(DATA FOR REVIEW begins)
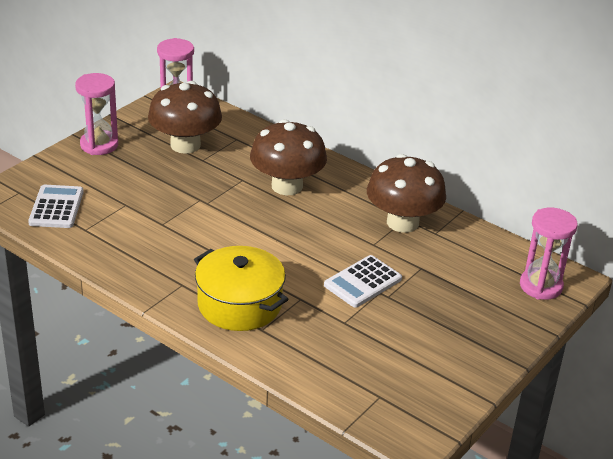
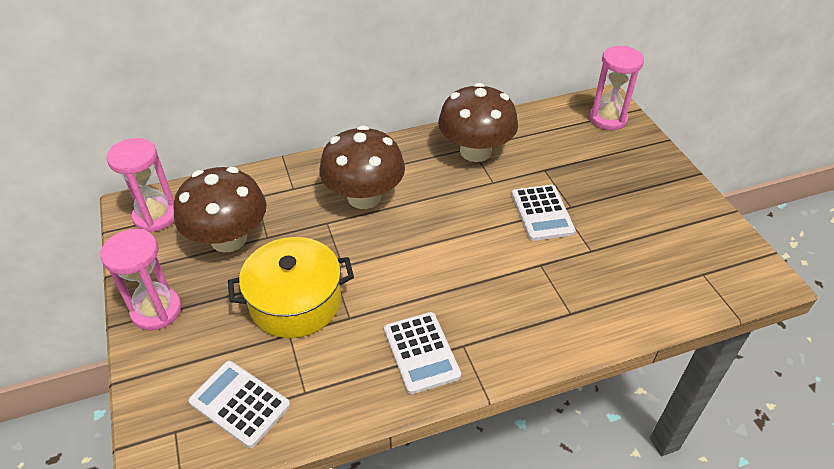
camera: 55 degrees left, 10 degrees up
(159, 267) = (421, 352): none -> white calculator
(239, 304) = (523, 313): yellow pot -> yellow pot (295, 302)

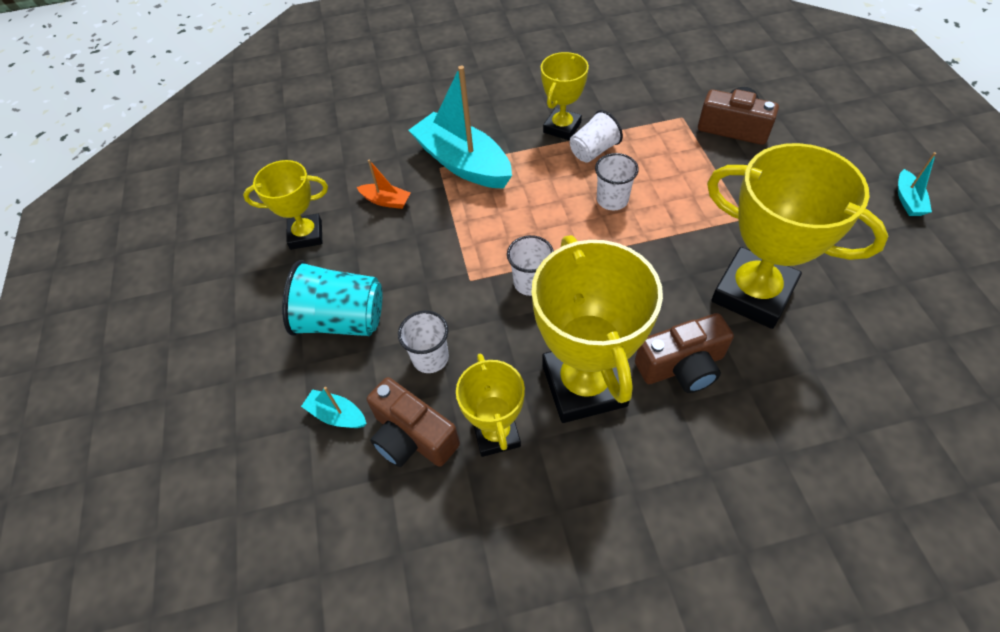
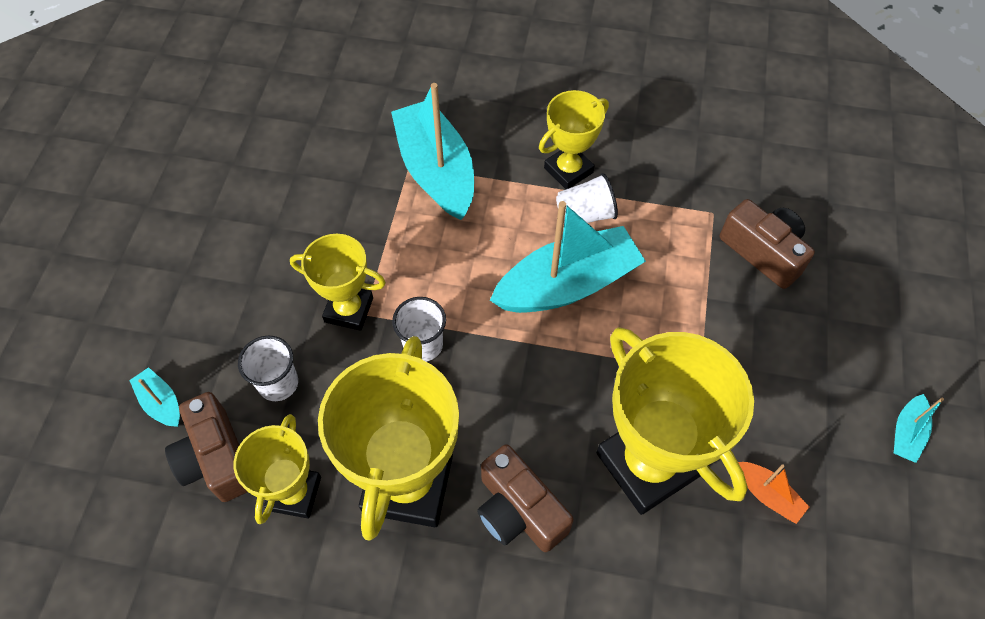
camera: 20 degrees right, 5 degrees up
(306, 235) = (234, 190): yellow trophy -> yellow trophy (349, 310)
(342, 320) = (218, 303): turquoise cup -> none
(386, 201) = (333, 184): orange boat -> orange boat (768, 495)
(612, 200) = (567, 285): white cup -> turquoise boat
(682, 366) = (518, 510): brown camera -> brown camera turned 45 degrees clockwise

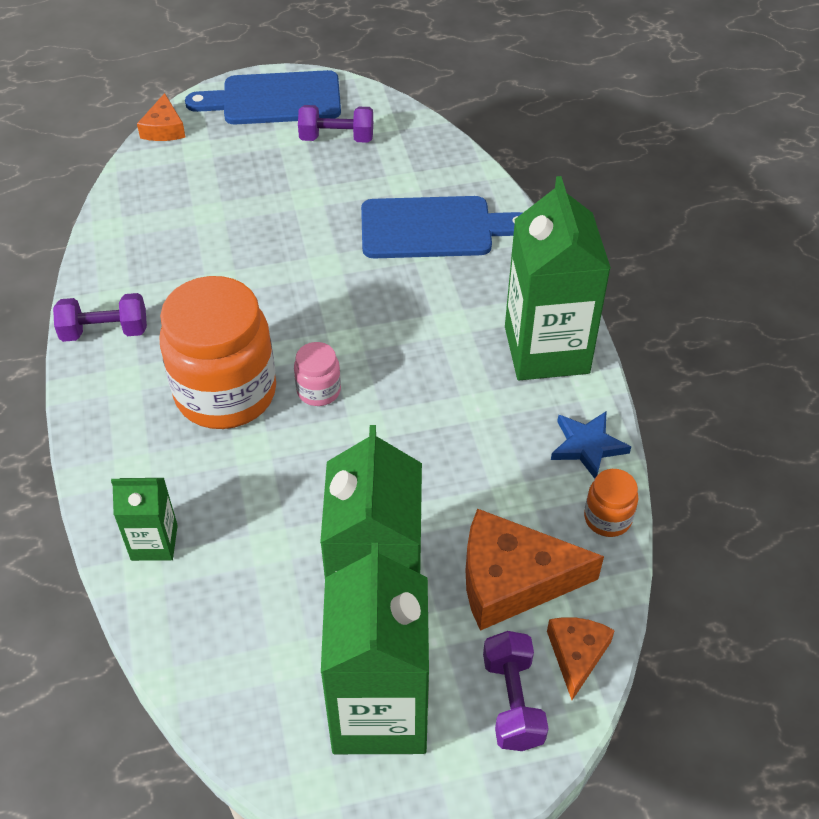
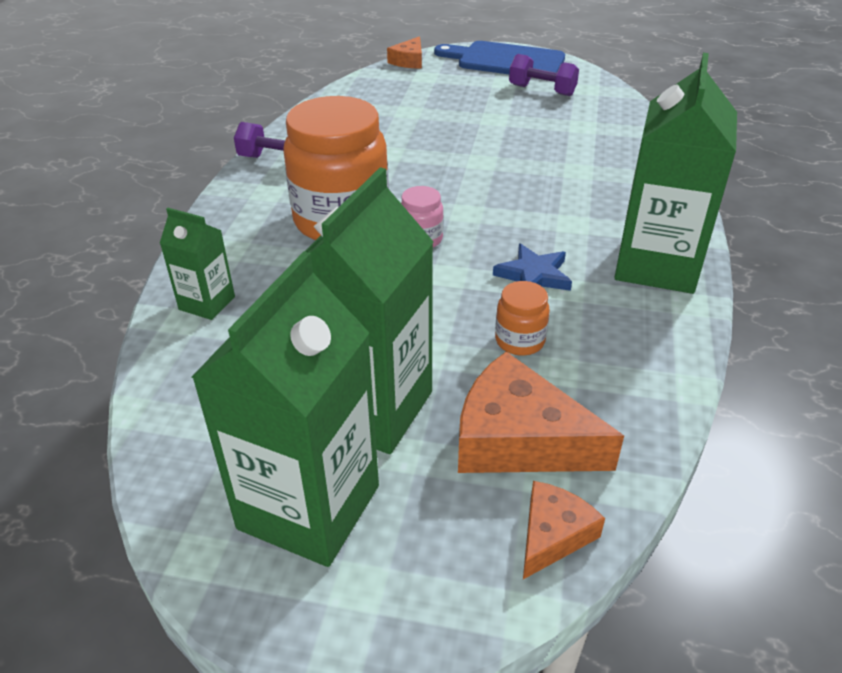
camera: 25 degrees right, 10 degrees down
(434, 228) = (593, 159): blue cutting board -> none
(512, 701) = (454, 554): purple dumbbell -> none
(587, 446) = (662, 350): blue star -> blue star (533, 275)
(607, 518) = (654, 418): orange jar -> orange jar (520, 341)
(DATA FOR REVIEW ends)
**AIM OF THE TASK**
Go through the listing above and copy each line where the string "blue" appears.

**TASK RESULT**
(434, 228) = (593, 159): blue cutting board -> none
(587, 446) = (662, 350): blue star -> blue star (533, 275)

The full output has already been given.